§ **WORK TASK**:
Among the records below, find each line bearing the word "none" and copy it.

§ **DATASET CONTENT**:
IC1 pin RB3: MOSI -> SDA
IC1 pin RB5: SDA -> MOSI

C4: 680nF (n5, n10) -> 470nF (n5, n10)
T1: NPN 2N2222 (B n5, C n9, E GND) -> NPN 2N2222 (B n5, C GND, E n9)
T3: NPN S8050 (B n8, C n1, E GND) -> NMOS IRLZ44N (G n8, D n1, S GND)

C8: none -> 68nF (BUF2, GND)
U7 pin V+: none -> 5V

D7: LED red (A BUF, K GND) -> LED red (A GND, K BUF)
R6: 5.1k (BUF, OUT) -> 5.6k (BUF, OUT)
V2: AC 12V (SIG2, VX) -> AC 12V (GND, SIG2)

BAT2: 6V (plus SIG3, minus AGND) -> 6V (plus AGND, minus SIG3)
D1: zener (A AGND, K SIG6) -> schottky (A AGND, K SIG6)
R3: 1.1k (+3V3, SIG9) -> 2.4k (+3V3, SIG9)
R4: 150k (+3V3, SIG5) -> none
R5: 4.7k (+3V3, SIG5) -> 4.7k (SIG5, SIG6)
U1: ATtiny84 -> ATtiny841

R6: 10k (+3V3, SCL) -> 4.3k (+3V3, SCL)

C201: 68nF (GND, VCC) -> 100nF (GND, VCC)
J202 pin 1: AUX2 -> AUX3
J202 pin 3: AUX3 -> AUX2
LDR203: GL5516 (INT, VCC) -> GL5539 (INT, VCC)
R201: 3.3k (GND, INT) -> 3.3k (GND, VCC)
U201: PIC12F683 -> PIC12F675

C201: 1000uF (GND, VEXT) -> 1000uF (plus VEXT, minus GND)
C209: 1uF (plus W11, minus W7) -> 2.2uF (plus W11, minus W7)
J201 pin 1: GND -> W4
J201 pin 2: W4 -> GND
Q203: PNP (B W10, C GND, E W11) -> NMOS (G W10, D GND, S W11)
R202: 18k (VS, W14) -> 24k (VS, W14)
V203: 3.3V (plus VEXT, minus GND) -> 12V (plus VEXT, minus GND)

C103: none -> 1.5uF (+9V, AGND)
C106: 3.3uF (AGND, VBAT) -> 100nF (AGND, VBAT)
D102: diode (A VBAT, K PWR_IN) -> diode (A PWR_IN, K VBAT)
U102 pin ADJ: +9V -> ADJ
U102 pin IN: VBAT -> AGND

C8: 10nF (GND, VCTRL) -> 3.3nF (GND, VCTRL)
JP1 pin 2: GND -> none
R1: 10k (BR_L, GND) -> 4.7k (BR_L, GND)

§ **EXERCISE ANSWER**:
C8: none -> 68nF (BUF2, GND)
U7 pin V+: none -> 5V
R4: 150k (+3V3, SIG5) -> none
C103: none -> 1.5uF (+9V, AGND)
JP1 pin 2: GND -> none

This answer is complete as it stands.